— Problem statement —
A faithful copy of the listing below is needed, one that contains no pictures.

— Provided material —

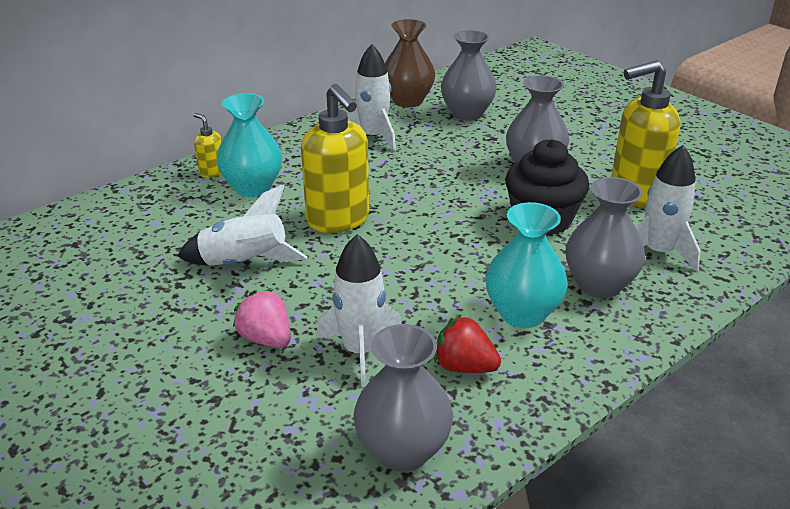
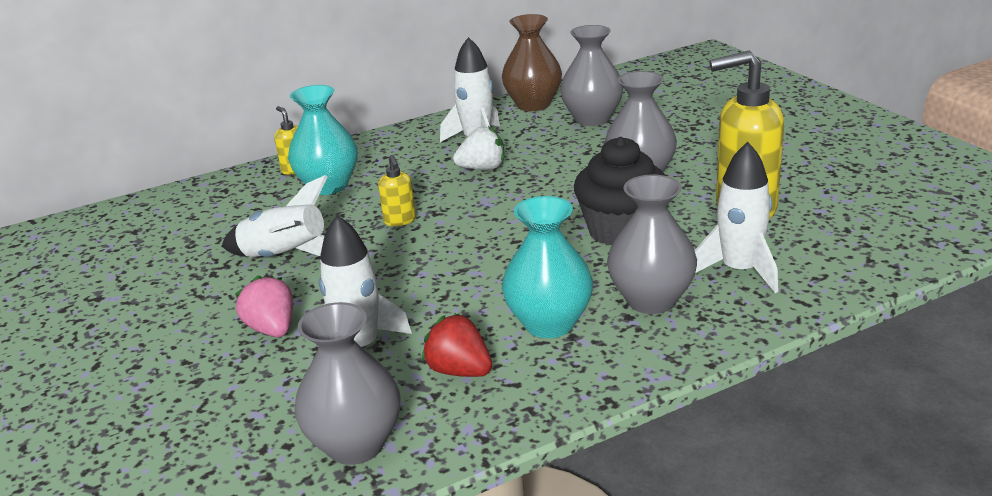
camera: 15 degrees right, 5 degrees down
(338, 220) = (400, 221): yellow soap dispenser -> yellow soap dispenser, size x0.46
(391, 165) = (482, 168): none -> white strawberry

— Worked solution —
camera: 15 degrees right, 5 degrees down
(338, 220) = (400, 221): yellow soap dispenser -> yellow soap dispenser, size x0.46
(391, 165) = (482, 168): none -> white strawberry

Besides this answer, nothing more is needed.